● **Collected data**
|---|

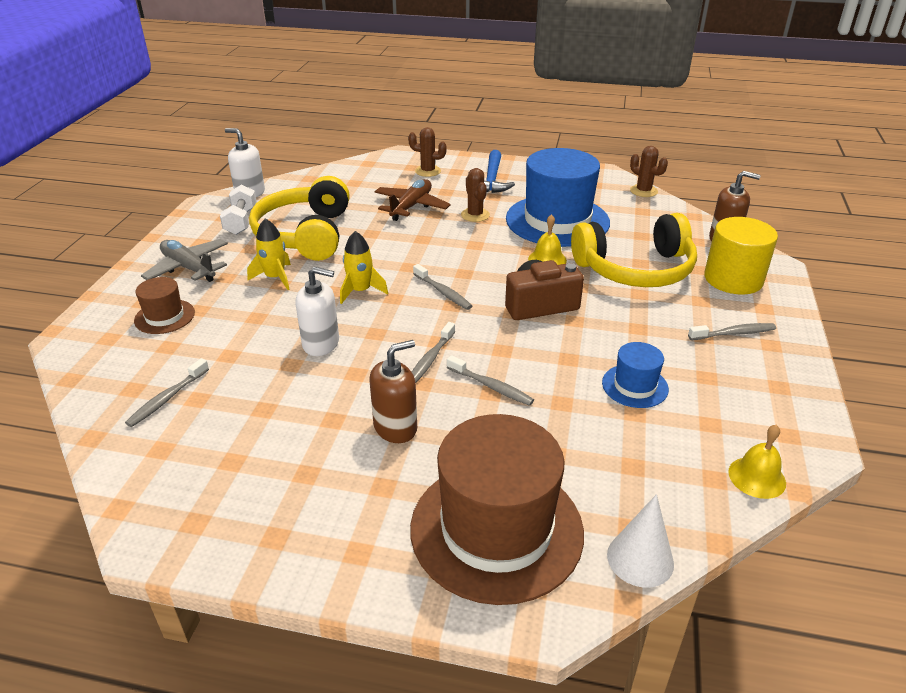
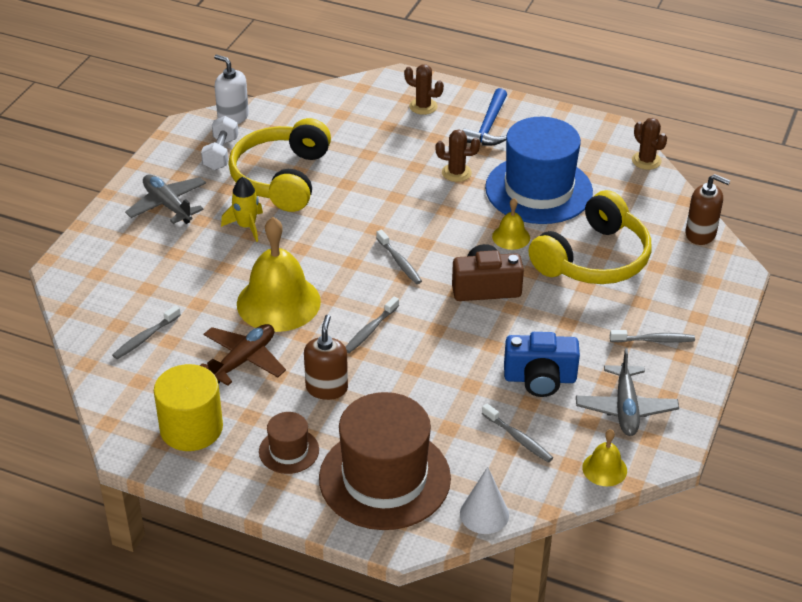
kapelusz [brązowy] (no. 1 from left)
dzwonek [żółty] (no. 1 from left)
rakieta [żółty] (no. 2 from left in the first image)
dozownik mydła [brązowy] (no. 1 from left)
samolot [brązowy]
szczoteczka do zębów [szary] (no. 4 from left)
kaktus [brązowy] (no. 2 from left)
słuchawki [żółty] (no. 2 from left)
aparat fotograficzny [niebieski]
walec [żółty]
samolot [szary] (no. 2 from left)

|---|

● **What you need to do**
Would you copy out exactly the lines from the one holding "szczoteczka do zębów" through the end of the entries above, both ends included?

● **Result of this exercise**
szczoteczka do zębów [szary] (no. 4 from left)
kaktus [brązowy] (no. 2 from left)
słuchawki [żółty] (no. 2 from left)
aparat fotograficzny [niebieski]
walec [żółty]
samolot [szary] (no. 2 from left)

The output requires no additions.